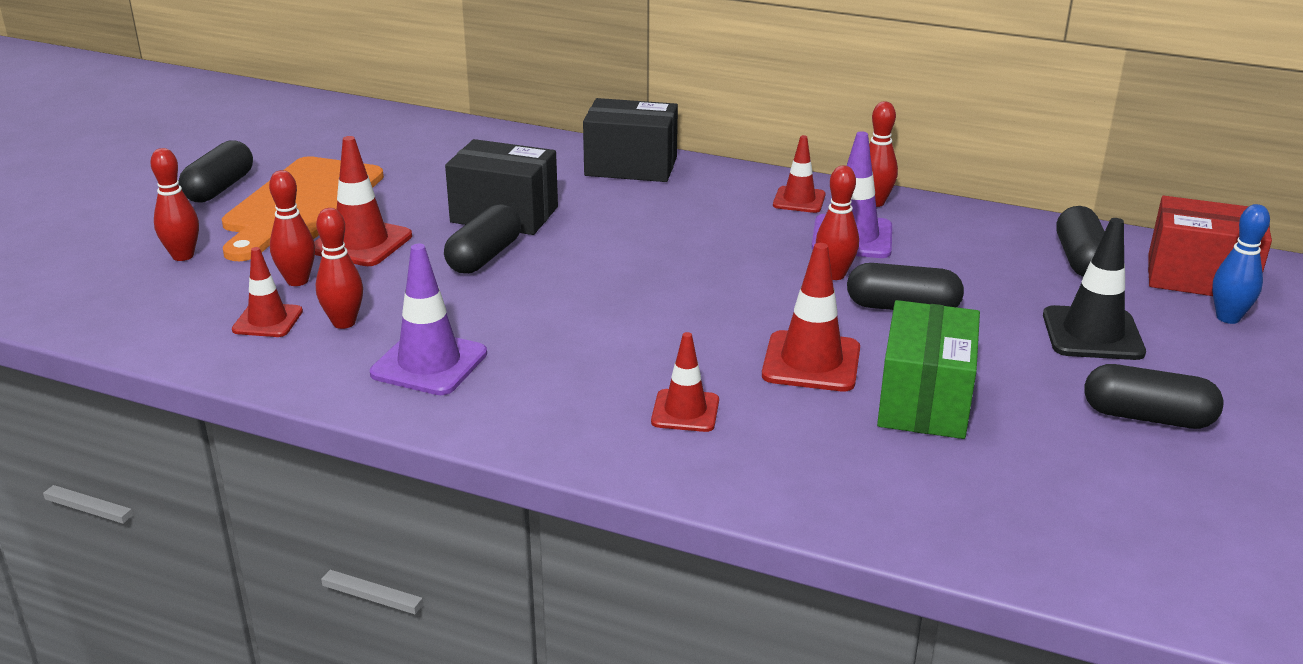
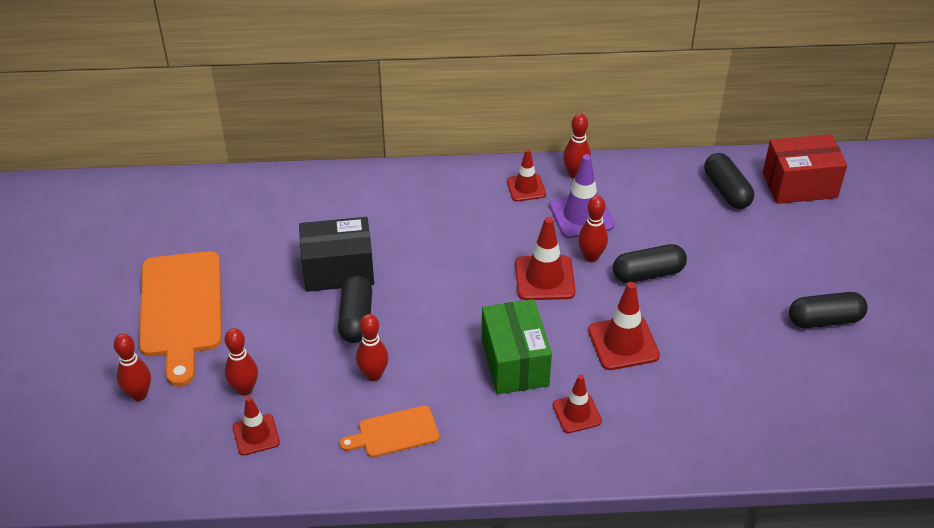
camera: 25 degrees left, 15 degrees up
(220, 188) = (103, 313): black capsule -> none
(344, 323) = (310, 417): red bowling pin -> red bowling pin (373, 375)
(361, 243) = (259, 335): red traffic cone -> red traffic cone (544, 278)
(429, 363) = (394, 433): purple traffic cone -> orange cutting board
(631, 166) = (390, 187): black box -> none
(924, 401) = (703, 352): green box -> green box (515, 362)
(1092, 334) = (765, 259): black traffic cone -> none
(1228, 318) = (829, 217): blue bowling pin -> none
::::::
INSTRUCTIONS TO FOLLOW
Could you copy every line in the records that holds "cone"?

OUTPUT OF THE EXERCISE
(361, 243) = (259, 335): red traffic cone -> red traffic cone (544, 278)
(429, 363) = (394, 433): purple traffic cone -> orange cutting board
(1092, 334) = (765, 259): black traffic cone -> none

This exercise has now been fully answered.